Please count the lines in the entries below that contain the string "upbow", and reply with only that number.

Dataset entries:
####
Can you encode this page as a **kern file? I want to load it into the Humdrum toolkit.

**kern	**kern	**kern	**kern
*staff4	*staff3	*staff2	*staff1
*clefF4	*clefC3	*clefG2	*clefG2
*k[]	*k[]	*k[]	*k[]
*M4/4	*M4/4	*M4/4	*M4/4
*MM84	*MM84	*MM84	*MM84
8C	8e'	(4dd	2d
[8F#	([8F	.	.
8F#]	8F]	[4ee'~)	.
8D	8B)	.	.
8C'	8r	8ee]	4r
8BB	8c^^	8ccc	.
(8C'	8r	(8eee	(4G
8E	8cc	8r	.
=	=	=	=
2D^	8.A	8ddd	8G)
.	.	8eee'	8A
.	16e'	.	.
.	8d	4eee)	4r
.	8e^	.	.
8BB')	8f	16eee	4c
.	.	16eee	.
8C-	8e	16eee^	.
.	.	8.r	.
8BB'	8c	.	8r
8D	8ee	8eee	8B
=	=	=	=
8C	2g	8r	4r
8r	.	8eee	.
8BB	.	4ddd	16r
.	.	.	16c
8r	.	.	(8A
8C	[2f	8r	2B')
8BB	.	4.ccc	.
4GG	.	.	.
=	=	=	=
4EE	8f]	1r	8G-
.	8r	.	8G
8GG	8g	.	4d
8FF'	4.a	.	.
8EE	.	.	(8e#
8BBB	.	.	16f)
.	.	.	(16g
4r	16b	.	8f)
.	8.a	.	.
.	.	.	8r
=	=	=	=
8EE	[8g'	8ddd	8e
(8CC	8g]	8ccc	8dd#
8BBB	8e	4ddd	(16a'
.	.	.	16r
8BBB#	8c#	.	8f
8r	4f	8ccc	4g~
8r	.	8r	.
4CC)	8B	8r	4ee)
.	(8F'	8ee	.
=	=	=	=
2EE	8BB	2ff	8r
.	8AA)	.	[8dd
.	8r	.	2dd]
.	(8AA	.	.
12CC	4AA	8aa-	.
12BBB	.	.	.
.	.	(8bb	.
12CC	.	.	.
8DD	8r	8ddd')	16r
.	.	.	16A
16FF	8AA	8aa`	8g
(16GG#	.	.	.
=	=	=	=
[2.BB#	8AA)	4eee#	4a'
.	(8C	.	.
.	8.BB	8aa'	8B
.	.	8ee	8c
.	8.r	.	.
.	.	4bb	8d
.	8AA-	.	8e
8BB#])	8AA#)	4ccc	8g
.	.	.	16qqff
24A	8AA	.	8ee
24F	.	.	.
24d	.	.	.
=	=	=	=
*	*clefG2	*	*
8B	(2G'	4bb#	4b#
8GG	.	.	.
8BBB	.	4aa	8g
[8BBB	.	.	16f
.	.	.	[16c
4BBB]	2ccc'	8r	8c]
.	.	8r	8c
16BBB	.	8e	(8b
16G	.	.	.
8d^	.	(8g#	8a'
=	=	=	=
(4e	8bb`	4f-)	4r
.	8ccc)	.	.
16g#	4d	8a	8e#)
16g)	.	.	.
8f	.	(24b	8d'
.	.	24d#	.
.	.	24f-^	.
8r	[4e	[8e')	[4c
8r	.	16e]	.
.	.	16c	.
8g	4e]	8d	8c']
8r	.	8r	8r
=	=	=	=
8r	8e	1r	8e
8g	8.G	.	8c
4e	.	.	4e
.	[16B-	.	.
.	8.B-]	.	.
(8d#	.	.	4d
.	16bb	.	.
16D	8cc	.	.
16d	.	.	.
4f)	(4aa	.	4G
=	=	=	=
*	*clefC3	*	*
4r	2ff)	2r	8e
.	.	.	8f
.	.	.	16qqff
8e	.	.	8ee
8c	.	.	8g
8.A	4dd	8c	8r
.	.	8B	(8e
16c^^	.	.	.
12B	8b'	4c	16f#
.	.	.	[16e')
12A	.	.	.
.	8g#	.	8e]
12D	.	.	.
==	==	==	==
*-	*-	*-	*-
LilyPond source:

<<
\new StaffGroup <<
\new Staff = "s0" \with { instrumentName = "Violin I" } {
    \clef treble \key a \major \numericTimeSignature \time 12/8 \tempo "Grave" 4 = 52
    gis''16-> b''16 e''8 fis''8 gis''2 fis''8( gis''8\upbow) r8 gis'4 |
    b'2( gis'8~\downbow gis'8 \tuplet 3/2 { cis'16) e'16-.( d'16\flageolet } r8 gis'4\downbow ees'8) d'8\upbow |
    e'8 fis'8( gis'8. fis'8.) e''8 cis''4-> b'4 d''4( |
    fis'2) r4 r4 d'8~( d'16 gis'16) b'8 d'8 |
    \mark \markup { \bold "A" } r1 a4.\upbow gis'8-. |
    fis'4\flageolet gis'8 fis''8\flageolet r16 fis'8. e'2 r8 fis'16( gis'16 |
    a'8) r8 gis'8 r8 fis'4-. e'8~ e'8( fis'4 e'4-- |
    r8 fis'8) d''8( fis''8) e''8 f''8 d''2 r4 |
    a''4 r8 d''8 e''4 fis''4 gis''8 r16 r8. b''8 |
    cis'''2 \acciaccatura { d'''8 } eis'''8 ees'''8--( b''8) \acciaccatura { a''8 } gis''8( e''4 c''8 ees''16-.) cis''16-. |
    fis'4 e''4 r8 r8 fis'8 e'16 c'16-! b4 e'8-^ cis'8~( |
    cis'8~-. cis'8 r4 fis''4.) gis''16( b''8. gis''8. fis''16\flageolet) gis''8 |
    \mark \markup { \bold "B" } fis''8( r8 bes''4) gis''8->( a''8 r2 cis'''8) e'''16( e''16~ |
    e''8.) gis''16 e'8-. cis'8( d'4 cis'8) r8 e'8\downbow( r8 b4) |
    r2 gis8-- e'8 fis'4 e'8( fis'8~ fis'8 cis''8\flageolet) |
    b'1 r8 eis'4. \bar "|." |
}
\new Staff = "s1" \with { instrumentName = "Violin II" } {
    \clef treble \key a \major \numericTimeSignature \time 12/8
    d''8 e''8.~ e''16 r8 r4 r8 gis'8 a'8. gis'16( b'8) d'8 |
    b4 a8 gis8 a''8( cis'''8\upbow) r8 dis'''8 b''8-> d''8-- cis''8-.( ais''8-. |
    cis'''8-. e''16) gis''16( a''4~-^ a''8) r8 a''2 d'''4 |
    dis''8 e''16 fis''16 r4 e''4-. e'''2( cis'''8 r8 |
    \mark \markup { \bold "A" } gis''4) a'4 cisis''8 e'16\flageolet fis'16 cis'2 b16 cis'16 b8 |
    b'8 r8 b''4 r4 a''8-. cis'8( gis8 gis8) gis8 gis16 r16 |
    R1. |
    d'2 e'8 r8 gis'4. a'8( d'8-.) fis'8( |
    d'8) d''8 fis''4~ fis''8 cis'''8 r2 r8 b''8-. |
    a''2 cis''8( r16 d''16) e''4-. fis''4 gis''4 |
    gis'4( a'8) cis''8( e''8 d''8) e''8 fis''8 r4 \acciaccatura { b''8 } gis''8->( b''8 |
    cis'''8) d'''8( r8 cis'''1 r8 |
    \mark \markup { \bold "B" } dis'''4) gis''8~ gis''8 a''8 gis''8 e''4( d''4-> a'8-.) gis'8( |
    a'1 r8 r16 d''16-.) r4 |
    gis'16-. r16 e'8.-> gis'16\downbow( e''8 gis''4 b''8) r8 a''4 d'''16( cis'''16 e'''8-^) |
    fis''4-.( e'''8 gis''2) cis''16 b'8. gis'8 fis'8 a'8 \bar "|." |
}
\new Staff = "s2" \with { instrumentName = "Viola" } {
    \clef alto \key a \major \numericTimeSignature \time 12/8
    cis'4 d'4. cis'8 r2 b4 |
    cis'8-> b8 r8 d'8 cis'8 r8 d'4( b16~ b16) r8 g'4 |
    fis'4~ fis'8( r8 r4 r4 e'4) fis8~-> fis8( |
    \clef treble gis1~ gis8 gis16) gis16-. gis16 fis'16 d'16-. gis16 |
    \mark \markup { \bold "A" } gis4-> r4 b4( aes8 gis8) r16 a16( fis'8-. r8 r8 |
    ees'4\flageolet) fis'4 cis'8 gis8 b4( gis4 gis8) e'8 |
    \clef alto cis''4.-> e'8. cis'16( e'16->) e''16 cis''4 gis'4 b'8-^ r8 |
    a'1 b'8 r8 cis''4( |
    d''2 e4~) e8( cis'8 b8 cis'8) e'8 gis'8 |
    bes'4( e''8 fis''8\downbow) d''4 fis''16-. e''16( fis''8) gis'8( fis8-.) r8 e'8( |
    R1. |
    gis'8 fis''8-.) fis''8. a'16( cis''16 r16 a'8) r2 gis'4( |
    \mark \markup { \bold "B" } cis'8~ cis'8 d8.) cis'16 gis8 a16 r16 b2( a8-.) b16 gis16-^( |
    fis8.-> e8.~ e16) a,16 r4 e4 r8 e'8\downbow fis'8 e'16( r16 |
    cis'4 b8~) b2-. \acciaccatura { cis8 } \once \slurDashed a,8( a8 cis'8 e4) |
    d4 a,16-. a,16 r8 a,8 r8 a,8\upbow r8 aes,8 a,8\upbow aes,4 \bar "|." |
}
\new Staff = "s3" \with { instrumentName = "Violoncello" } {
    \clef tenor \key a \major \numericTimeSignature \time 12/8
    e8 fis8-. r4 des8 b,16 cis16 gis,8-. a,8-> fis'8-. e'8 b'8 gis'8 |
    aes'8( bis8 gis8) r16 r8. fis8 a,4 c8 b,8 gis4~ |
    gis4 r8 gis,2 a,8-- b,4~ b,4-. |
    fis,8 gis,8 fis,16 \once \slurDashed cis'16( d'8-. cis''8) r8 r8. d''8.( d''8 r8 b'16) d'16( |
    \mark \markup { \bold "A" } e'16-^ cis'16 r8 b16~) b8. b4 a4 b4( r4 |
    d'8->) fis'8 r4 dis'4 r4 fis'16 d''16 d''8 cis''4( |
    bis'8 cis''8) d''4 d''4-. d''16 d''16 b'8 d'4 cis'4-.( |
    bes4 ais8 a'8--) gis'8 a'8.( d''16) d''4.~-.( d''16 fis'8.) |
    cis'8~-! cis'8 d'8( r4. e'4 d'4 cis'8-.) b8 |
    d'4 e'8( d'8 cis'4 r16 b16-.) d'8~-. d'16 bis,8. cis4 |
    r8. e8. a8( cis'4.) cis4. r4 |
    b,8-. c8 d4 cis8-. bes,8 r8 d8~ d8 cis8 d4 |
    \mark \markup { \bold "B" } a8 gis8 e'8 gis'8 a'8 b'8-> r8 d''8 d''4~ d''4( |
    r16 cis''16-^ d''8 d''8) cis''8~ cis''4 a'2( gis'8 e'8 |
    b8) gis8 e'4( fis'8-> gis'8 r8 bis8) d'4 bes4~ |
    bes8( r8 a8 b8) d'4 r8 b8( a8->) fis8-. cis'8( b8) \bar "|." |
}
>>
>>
####
Answer to this task.
5